## [Input data]
__________

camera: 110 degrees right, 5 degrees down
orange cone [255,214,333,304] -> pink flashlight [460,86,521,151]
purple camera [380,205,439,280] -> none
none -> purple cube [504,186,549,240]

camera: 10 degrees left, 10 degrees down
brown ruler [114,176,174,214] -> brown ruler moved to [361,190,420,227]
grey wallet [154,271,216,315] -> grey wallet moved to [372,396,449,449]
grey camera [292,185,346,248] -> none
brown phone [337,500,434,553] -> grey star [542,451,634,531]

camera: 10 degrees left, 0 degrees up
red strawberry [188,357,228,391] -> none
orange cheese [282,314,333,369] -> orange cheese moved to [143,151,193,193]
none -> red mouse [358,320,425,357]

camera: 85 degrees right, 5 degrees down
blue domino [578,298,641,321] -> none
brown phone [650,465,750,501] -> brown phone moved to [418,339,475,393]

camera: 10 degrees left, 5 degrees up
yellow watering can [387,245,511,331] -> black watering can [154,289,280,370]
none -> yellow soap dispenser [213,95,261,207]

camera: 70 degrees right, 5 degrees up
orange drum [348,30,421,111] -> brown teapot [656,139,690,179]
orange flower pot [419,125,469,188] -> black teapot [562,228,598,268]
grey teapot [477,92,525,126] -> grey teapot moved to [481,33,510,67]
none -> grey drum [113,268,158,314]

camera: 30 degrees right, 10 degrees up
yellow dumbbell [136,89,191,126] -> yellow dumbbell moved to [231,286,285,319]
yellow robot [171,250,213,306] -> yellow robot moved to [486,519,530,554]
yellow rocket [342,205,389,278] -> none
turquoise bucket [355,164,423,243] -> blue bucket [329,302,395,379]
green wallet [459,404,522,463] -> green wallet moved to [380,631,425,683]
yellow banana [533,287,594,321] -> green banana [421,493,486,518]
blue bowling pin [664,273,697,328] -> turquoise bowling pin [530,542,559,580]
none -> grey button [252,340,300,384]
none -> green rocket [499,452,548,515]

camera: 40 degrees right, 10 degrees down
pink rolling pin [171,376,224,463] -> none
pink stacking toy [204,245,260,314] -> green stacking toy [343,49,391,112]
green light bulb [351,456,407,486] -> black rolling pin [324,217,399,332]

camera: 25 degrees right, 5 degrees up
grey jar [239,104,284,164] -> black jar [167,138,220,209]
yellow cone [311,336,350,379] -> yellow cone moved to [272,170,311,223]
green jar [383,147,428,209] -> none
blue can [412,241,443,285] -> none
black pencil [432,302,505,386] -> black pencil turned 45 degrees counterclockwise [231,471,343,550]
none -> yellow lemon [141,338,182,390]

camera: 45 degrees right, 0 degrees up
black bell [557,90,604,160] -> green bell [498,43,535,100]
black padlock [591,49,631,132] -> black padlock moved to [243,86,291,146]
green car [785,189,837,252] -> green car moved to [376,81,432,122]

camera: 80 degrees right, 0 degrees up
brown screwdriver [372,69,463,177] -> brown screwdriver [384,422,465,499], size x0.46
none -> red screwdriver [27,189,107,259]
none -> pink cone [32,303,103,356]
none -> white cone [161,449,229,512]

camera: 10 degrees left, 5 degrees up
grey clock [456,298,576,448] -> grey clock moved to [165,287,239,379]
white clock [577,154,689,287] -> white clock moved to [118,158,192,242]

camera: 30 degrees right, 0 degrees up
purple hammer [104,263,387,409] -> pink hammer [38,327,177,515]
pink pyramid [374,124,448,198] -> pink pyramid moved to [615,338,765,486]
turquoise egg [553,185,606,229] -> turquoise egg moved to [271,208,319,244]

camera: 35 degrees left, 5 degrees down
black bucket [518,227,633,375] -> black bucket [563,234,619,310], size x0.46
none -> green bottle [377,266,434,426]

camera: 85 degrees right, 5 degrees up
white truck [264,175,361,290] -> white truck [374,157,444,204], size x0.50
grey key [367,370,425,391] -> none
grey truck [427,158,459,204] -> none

__________

## [What is being asked]
What you return must match the data line for line.

## [Task solution]
camera: 110 degrees right, 5 degrees down
orange cone [255,214,333,304] -> pink flashlight [460,86,521,151]
purple camera [380,205,439,280] -> none
none -> purple cube [504,186,549,240]

camera: 10 degrees left, 10 degrees down
brown ruler [114,176,174,214] -> brown ruler moved to [361,190,420,227]
grey wallet [154,271,216,315] -> grey wallet moved to [372,396,449,449]
grey camera [292,185,346,248] -> none
brown phone [337,500,434,553] -> grey star [542,451,634,531]

camera: 10 degrees left, 0 degrees up
red strawberry [188,357,228,391] -> none
orange cheese [282,314,333,369] -> orange cheese moved to [143,151,193,193]
none -> red mouse [358,320,425,357]

camera: 85 degrees right, 5 degrees down
blue domino [578,298,641,321] -> none
brown phone [650,465,750,501] -> brown phone moved to [418,339,475,393]

camera: 10 degrees left, 5 degrees up
yellow watering can [387,245,511,331] -> black watering can [154,289,280,370]
none -> yellow soap dispenser [213,95,261,207]

camera: 70 degrees right, 5 degrees up
orange drum [348,30,421,111] -> brown teapot [656,139,690,179]
orange flower pot [419,125,469,188] -> black teapot [562,228,598,268]
grey teapot [477,92,525,126] -> grey teapot moved to [481,33,510,67]
none -> grey drum [113,268,158,314]

camera: 30 degrees right, 10 degrees up
yellow dumbbell [136,89,191,126] -> yellow dumbbell moved to [231,286,285,319]
yellow robot [171,250,213,306] -> yellow robot moved to [486,519,530,554]
yellow rocket [342,205,389,278] -> none
turquoise bucket [355,164,423,243] -> blue bucket [329,302,395,379]
green wallet [459,404,522,463] -> green wallet moved to [380,631,425,683]
yellow banana [533,287,594,321] -> green banana [421,493,486,518]
blue bowling pin [664,273,697,328] -> turquoise bowling pin [530,542,559,580]
none -> grey button [252,340,300,384]
none -> green rocket [499,452,548,515]

camera: 40 degrees right, 10 degrees down
pink rolling pin [171,376,224,463] -> none
pink stacking toy [204,245,260,314] -> green stacking toy [343,49,391,112]
green light bulb [351,456,407,486] -> black rolling pin [324,217,399,332]

camera: 25 degrees right, 5 degrees up
grey jar [239,104,284,164] -> black jar [167,138,220,209]
yellow cone [311,336,350,379] -> yellow cone moved to [272,170,311,223]
green jar [383,147,428,209] -> none
blue can [412,241,443,285] -> none
black pencil [432,302,505,386] -> black pencil turned 45 degrees counterclockwise [231,471,343,550]
none -> yellow lemon [141,338,182,390]

camera: 45 degrees right, 0 degrees up
black bell [557,90,604,160] -> green bell [498,43,535,100]
black padlock [591,49,631,132] -> black padlock moved to [243,86,291,146]
green car [785,189,837,252] -> green car moved to [376,81,432,122]

camera: 80 degrees right, 0 degrees up
brown screwdriver [372,69,463,177] -> brown screwdriver [384,422,465,499], size x0.46
none -> red screwdriver [27,189,107,259]
none -> pink cone [32,303,103,356]
none -> white cone [161,449,229,512]

camera: 10 degrees left, 5 degrees up
grey clock [456,298,576,448] -> grey clock moved to [165,287,239,379]
white clock [577,154,689,287] -> white clock moved to [118,158,192,242]

camera: 30 degrees right, 0 degrees up
purple hammer [104,263,387,409] -> pink hammer [38,327,177,515]
pink pyramid [374,124,448,198] -> pink pyramid moved to [615,338,765,486]
turquoise egg [553,185,606,229] -> turquoise egg moved to [271,208,319,244]

camera: 35 degrees left, 5 degrees down
black bucket [518,227,633,375] -> black bucket [563,234,619,310], size x0.46
none -> green bottle [377,266,434,426]

camera: 85 degrees right, 5 degrees up
white truck [264,175,361,290] -> white truck [374,157,444,204], size x0.50
grey key [367,370,425,391] -> none
grey truck [427,158,459,204] -> none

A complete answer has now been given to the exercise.